====== Exercise input

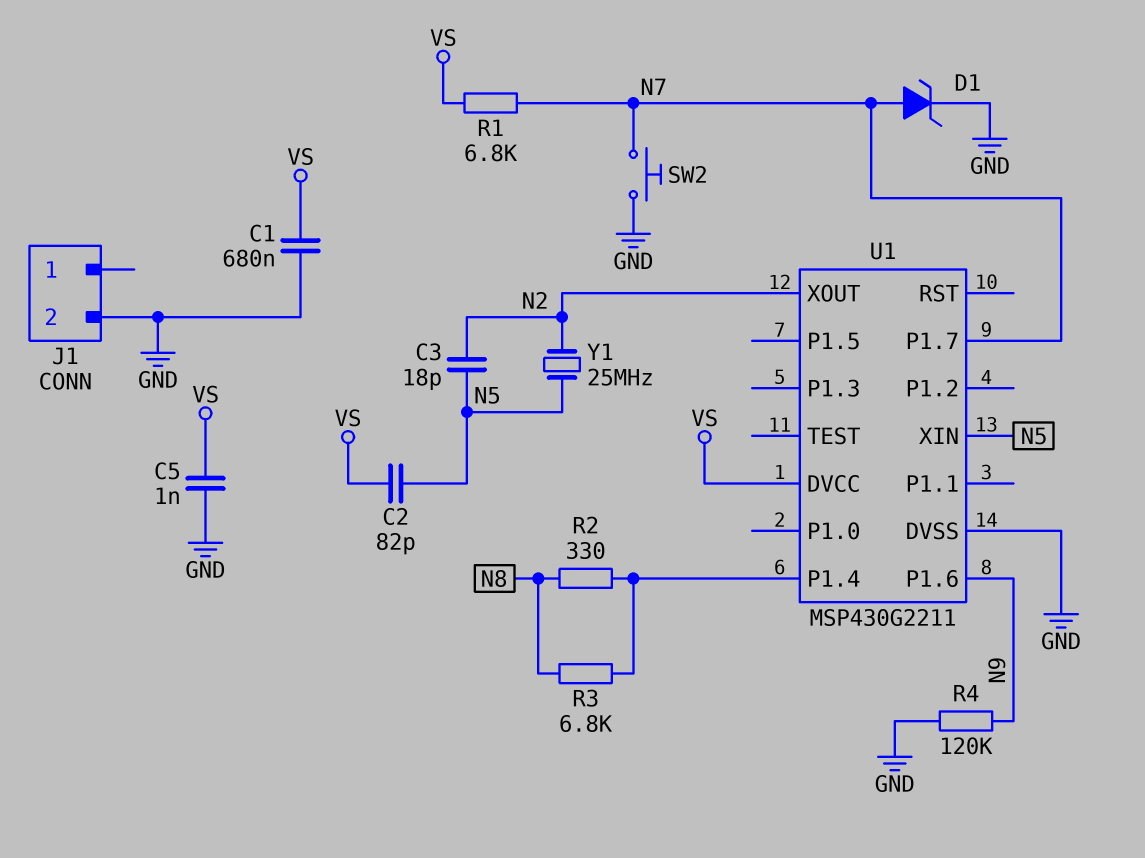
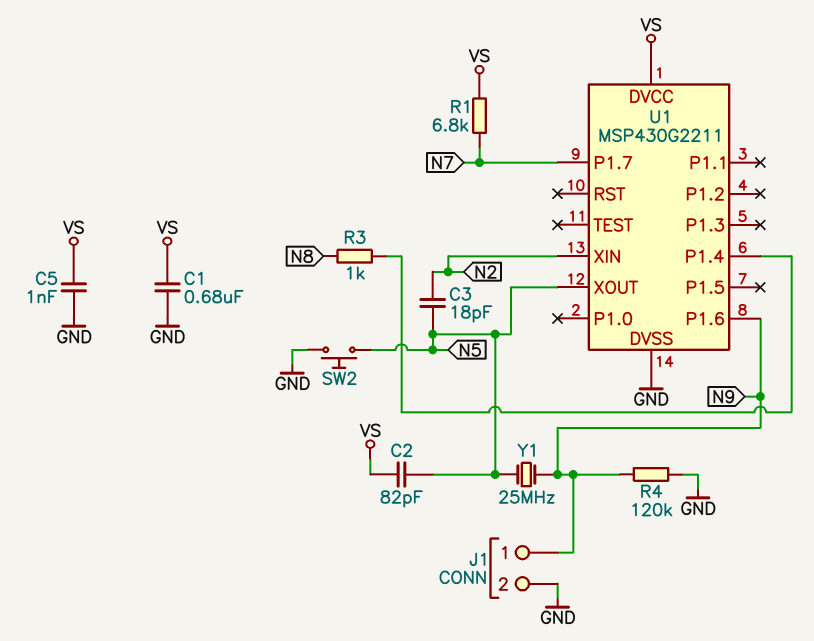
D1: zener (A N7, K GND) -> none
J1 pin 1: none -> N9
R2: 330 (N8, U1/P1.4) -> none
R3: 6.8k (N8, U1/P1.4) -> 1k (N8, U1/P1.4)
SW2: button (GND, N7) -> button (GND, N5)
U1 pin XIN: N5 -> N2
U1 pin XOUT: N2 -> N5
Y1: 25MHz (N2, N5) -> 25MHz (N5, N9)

============

Whenever "none" occurs in a line above, copy that line.

▶ **Answer**:
D1: zener (A N7, K GND) -> none
J1 pin 1: none -> N9
R2: 330 (N8, U1/P1.4) -> none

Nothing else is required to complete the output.